Segment Start: Records provided

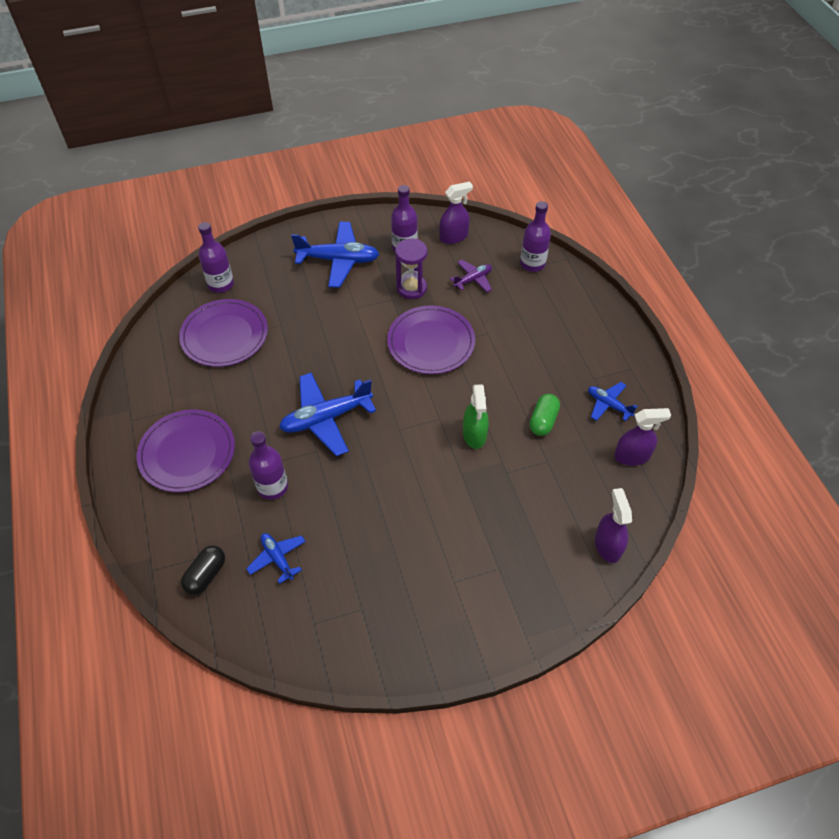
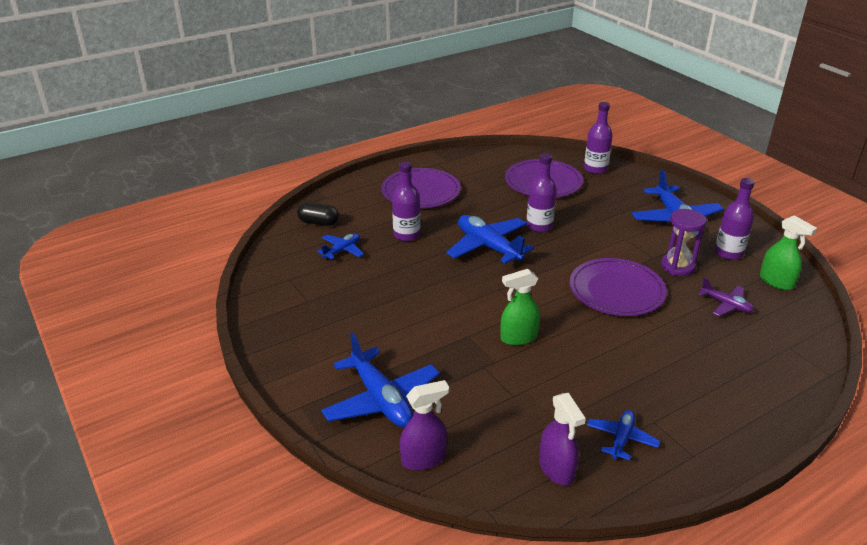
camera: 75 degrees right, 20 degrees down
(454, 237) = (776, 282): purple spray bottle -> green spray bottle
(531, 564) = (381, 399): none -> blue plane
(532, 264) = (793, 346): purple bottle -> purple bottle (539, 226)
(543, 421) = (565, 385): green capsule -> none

Segment End: Records provided
Segment Start: Records provided

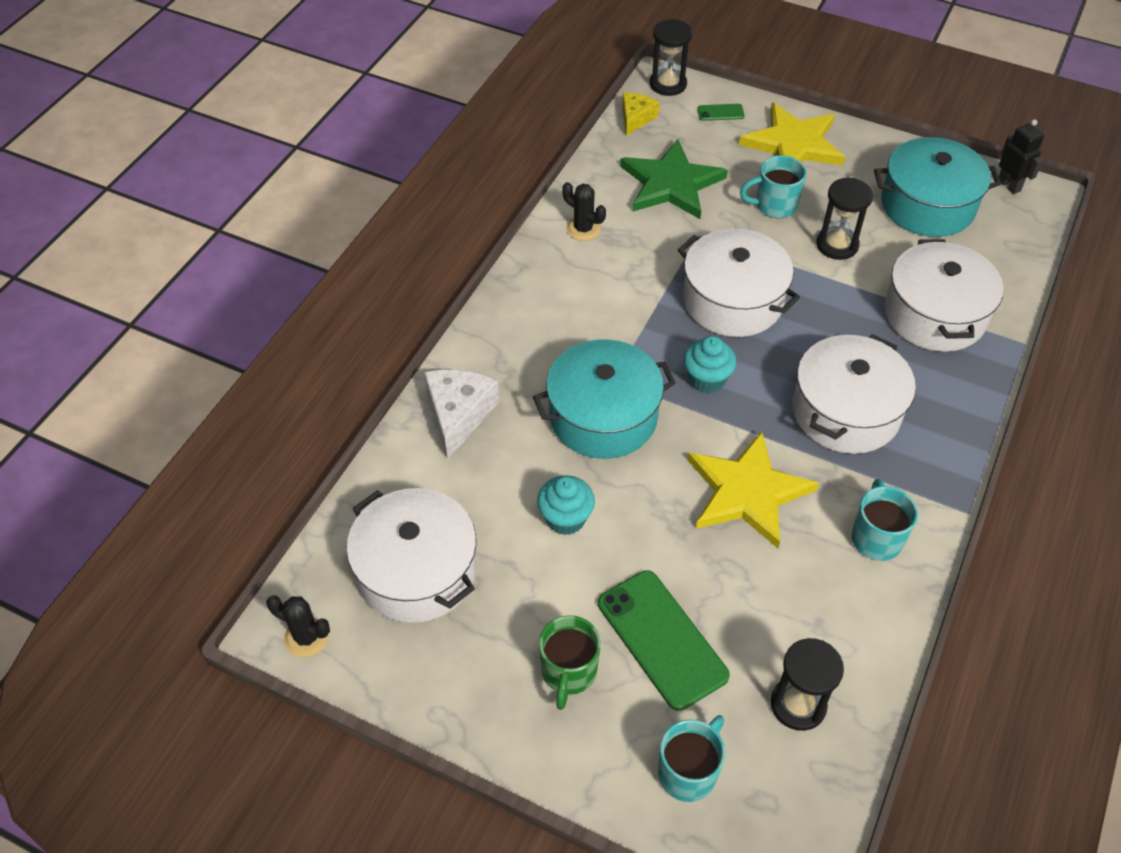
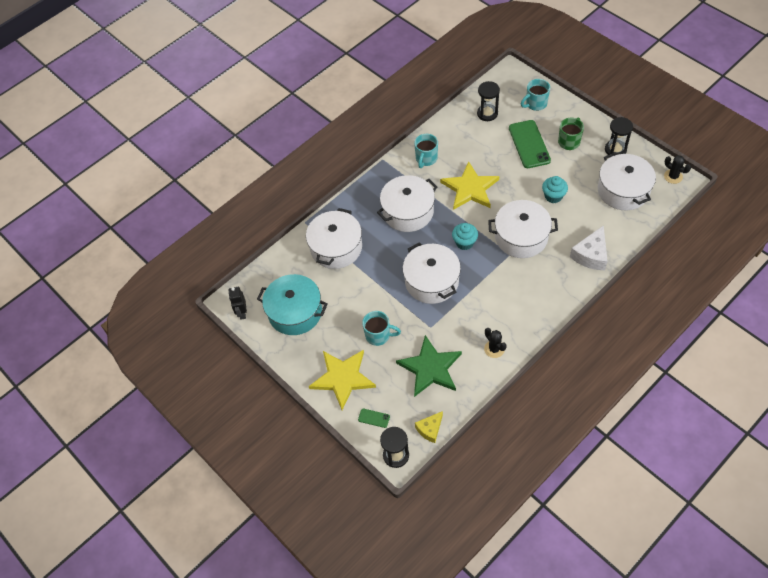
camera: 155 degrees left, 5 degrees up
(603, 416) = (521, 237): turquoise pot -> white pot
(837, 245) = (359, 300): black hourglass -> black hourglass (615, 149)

Segment End: Records provided

_Instructions to follow_
Set down, unchanged, only those lines above that fall between the line with "(531, 564) = (381, 399): none -> blue plane" and the line with "(543, 421) = (565, 385): green", the two end lines included.

_Response area_
(531, 564) = (381, 399): none -> blue plane
(532, 264) = (793, 346): purple bottle -> purple bottle (539, 226)
(543, 421) = (565, 385): green capsule -> none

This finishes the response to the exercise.